How to complete this task:
Using the data beneath this instruction, retype only the lines from the one that contains "green brick H1:H2" down to the one that contains "red brick I3 level 2 -> none", both included, exactly as they appear.

---------- Supplied material ----------

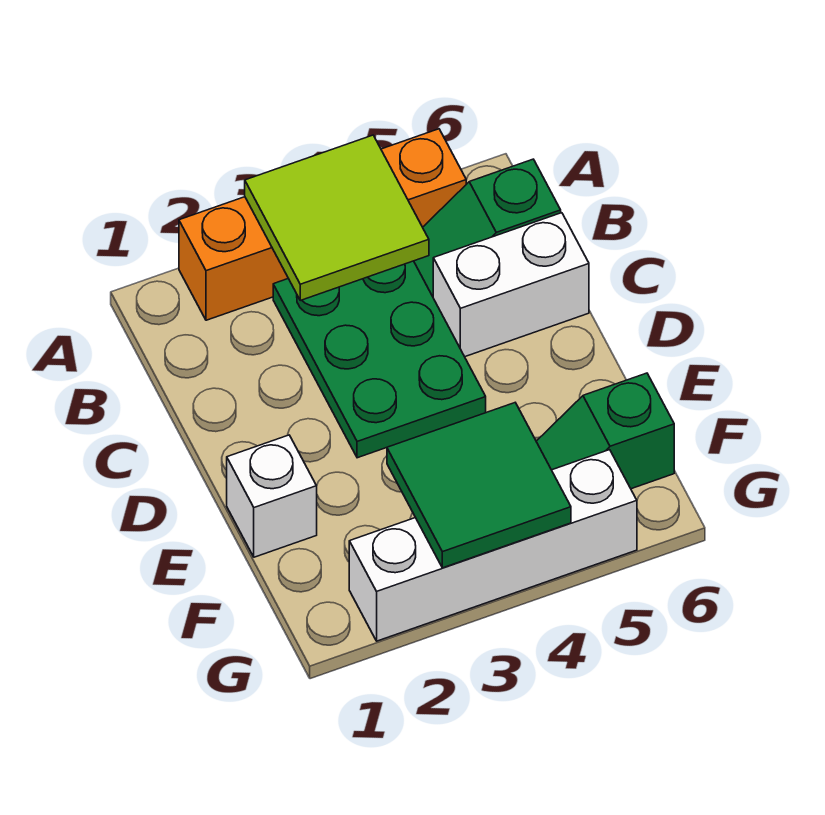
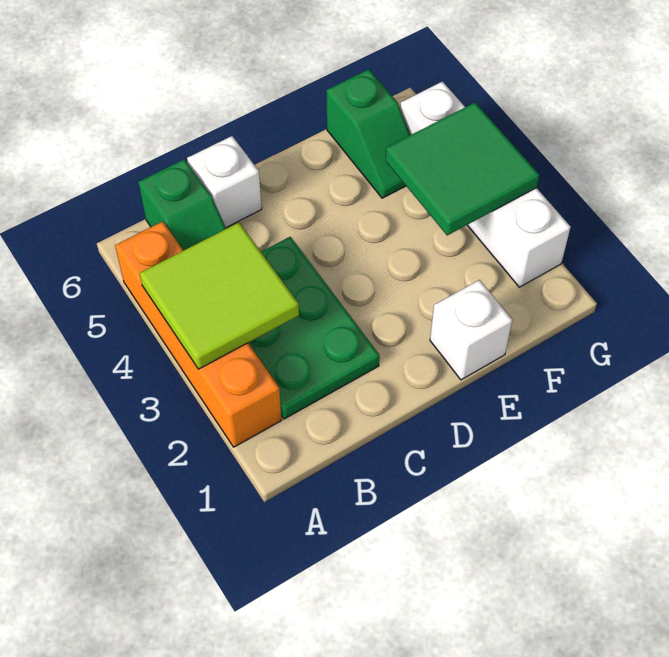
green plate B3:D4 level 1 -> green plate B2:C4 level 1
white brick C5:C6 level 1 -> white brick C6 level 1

----------
---------- Supplied material ----------

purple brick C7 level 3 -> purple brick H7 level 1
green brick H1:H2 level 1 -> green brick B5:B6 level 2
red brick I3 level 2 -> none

----------

Answer:
green brick H1:H2 level 1 -> green brick B5:B6 level 2
red brick I3 level 2 -> none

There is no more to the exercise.